• _Records supplied_:

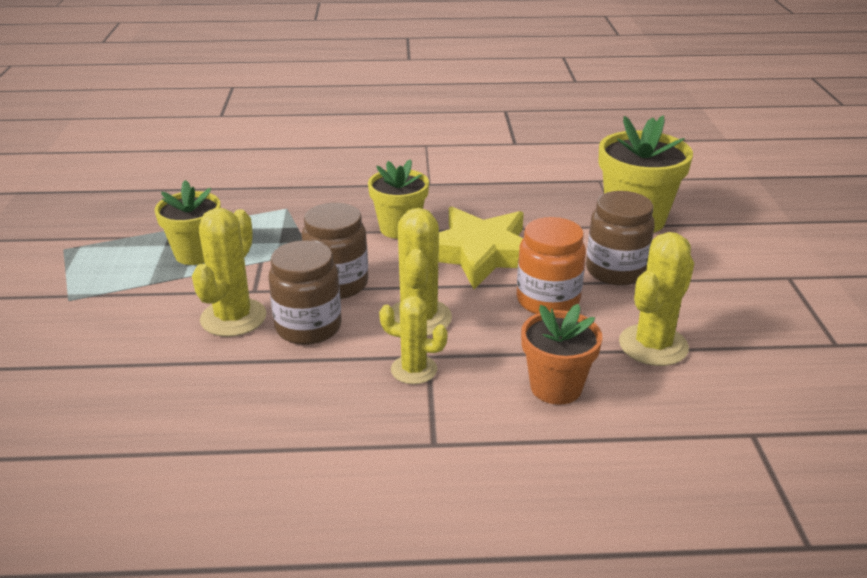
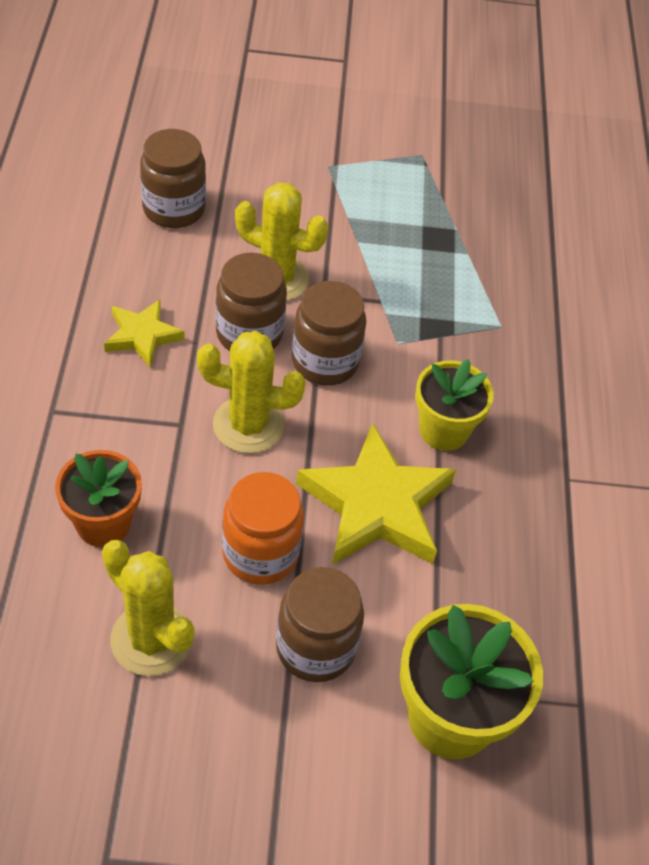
camera: 90 degrees right, 20 degrees up
(120, 396) = (174, 209): none -> brown jar
(196, 254) = (401, 249): yellow flower pot -> none
(319, 394) = (142, 335): none -> yellow star
(414, 370) = (161, 409): yellow cactus -> none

• _About this exercise_: Copy every line of the data exactly as written, excluding the pictures.

• _Solution below_:
camera: 90 degrees right, 20 degrees up
(120, 396) = (174, 209): none -> brown jar
(196, 254) = (401, 249): yellow flower pot -> none
(319, 394) = (142, 335): none -> yellow star
(414, 370) = (161, 409): yellow cactus -> none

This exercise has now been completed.